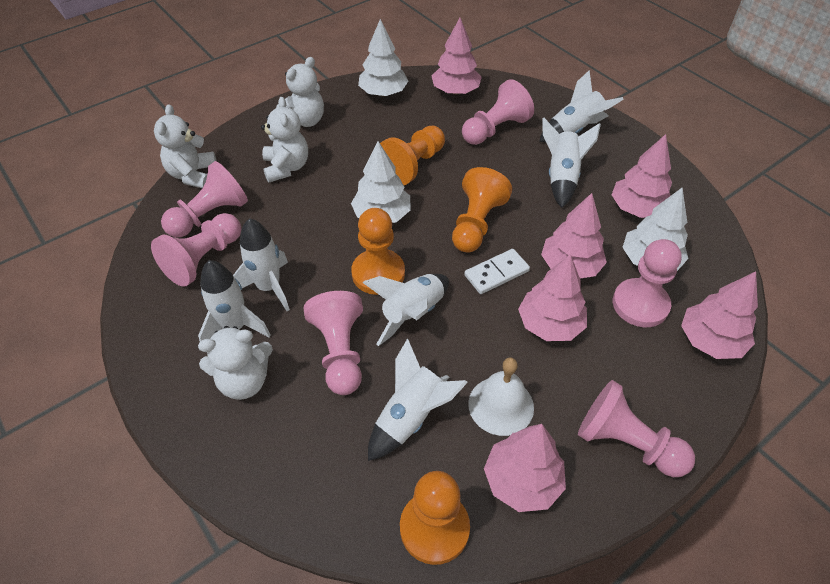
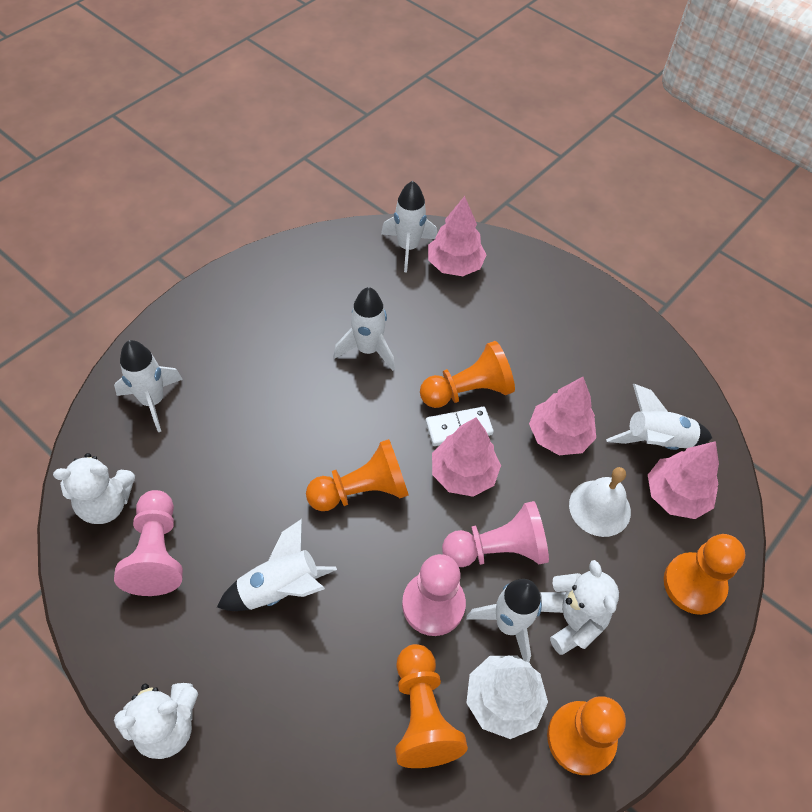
orange pawn: 4 -> 5
pink pawn: 6 -> 3
pink tree: 6 -> 4
white teddy bear: 4 -> 3
white tree: 3 -> 1

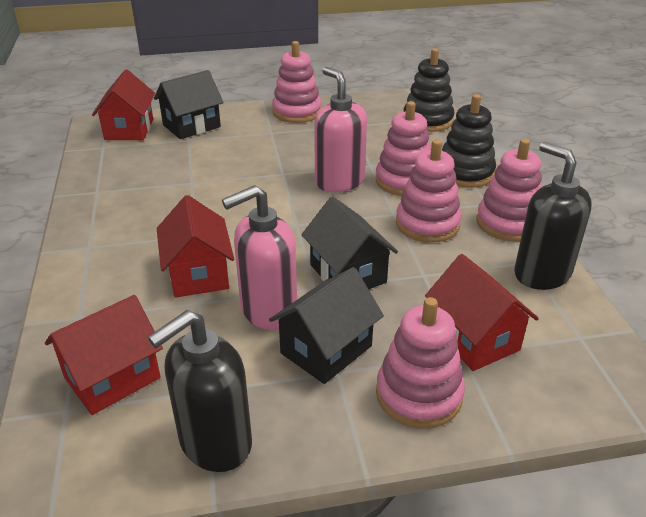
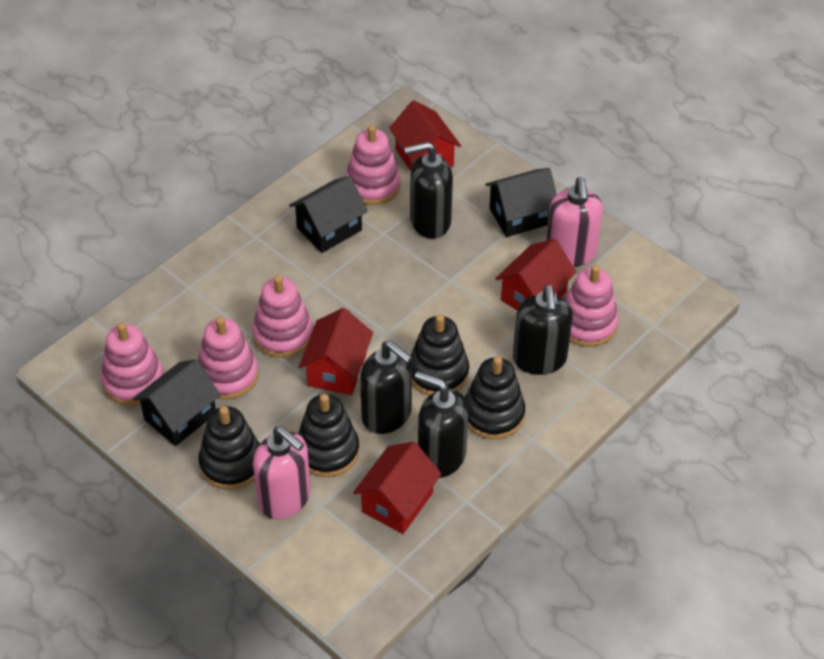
black soap dispenser: 2 -> 4
black stacking toy: 2 -> 4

--------------------------------

=== INSTRUCTIONS FOR THE TASK ===
The expected result is the complete listing above, printed exactly, with no pictures.

=== RESPONSE FOR THIS EXERCISE ===
orange pawn: 4 -> 5
pink pawn: 6 -> 3
pink tree: 6 -> 4
white teddy bear: 4 -> 3
white tree: 3 -> 1

black soap dispenser: 2 -> 4
black stacking toy: 2 -> 4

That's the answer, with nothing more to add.